#### [Objective]
Look below for the line with "See the attached", and from there restate every line word for word until the entries end.

(Data listing)
-- Begin --
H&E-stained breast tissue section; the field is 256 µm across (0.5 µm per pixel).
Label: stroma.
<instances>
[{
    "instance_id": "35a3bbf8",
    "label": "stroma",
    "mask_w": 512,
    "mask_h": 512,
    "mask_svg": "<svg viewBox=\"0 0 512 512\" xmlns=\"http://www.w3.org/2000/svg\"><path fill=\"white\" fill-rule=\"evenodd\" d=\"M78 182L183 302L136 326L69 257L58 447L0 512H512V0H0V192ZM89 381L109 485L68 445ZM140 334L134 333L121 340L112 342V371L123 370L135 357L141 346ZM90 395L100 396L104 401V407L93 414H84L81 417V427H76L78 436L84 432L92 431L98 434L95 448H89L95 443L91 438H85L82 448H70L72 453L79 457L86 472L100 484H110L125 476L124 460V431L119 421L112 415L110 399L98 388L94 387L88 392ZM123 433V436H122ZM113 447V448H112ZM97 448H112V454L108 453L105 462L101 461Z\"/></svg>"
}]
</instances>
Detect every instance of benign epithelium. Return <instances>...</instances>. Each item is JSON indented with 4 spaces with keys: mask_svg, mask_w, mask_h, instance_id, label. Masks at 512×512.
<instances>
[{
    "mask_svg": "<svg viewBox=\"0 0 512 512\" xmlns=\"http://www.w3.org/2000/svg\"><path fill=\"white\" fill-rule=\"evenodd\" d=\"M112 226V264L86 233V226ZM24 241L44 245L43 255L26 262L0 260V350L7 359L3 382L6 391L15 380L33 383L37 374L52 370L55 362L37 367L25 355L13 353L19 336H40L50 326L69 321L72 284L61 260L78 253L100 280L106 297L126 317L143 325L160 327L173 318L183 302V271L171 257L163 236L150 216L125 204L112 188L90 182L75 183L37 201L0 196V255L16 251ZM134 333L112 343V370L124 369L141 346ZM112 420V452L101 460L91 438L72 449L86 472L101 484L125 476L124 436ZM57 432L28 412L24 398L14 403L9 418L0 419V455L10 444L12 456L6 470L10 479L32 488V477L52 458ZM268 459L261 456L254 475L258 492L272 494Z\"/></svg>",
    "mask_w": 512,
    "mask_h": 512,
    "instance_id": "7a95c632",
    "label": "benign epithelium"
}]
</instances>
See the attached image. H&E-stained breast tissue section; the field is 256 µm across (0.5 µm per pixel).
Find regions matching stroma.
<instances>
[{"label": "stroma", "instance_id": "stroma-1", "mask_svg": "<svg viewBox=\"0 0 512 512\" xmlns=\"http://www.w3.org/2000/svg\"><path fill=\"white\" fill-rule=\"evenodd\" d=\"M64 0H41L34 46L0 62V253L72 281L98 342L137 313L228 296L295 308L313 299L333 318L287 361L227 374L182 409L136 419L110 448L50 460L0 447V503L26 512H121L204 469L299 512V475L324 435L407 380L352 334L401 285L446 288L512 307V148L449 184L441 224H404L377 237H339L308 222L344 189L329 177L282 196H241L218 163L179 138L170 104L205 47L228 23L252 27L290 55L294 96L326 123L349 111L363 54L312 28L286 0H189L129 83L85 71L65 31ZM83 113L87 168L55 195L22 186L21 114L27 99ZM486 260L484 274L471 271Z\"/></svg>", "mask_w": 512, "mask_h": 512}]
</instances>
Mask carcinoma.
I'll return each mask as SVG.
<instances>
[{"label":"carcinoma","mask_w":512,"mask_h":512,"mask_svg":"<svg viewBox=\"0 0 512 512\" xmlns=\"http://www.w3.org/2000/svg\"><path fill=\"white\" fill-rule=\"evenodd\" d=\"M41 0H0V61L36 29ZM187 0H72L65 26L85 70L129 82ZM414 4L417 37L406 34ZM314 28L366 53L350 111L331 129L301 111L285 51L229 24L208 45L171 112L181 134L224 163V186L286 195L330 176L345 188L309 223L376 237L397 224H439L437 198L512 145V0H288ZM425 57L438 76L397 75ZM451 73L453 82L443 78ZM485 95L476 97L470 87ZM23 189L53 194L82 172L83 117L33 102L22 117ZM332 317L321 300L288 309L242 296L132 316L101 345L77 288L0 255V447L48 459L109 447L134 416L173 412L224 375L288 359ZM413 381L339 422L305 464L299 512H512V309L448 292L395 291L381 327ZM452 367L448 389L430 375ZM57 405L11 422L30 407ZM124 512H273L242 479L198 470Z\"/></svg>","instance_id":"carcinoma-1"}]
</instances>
-- End --
#### [Reply to the task]
See the attached image. H&E-stained breast tissue section; the field is 256 µm across (0.5 µm per pixel).
Find regions matching stroma.
<instances>
[{"label": "stroma", "instance_id": "stroma-1", "mask_svg": "<svg viewBox=\"0 0 512 512\" xmlns=\"http://www.w3.org/2000/svg\"><path fill=\"white\" fill-rule=\"evenodd\" d=\"M64 0H41L34 46L0 62V253L72 281L98 342L137 313L228 296L295 308L313 299L333 318L287 361L227 374L182 409L136 419L110 448L50 460L0 447V503L26 512H121L204 469L299 512V475L324 435L407 380L352 334L401 285L446 288L512 307V148L449 184L441 224H404L377 237H339L308 222L344 189L329 177L282 196H241L218 163L179 138L170 104L205 47L228 23L252 27L290 55L294 96L326 123L349 111L363 54L312 28L286 0H189L129 83L85 71L65 31ZM83 113L87 168L55 195L22 186L21 114L27 99ZM486 260L484 274L471 271Z\"/></svg>", "mask_w": 512, "mask_h": 512}]
</instances>
Mask carcinoma.
I'll return each mask as SVG.
<instances>
[{"label":"carcinoma","mask_w":512,"mask_h":512,"mask_svg":"<svg viewBox=\"0 0 512 512\" xmlns=\"http://www.w3.org/2000/svg\"><path fill=\"white\" fill-rule=\"evenodd\" d=\"M41 0H0V61L36 29ZM187 0H72L65 26L85 70L129 82ZM414 4L417 37L406 34ZM314 28L366 53L350 111L331 129L301 111L285 51L229 24L208 45L171 112L181 134L224 163V186L286 195L330 176L345 188L309 223L376 237L397 224H439L437 198L512 145V0H288ZM425 57L438 76L397 75ZM451 73L453 82L443 78ZM485 95L476 97L470 87ZM23 189L53 194L82 172L83 117L33 102L22 117ZM332 317L321 300L288 309L242 296L132 316L101 345L77 288L0 255V447L48 459L109 447L134 416L173 412L224 375L288 359ZM413 381L339 422L305 464L299 512H512V309L448 292L395 291L381 327ZM452 367L448 389L430 375ZM57 405L11 422L30 407ZM124 512H273L242 479L198 470Z\"/></svg>","instance_id":"carcinoma-1"}]
</instances>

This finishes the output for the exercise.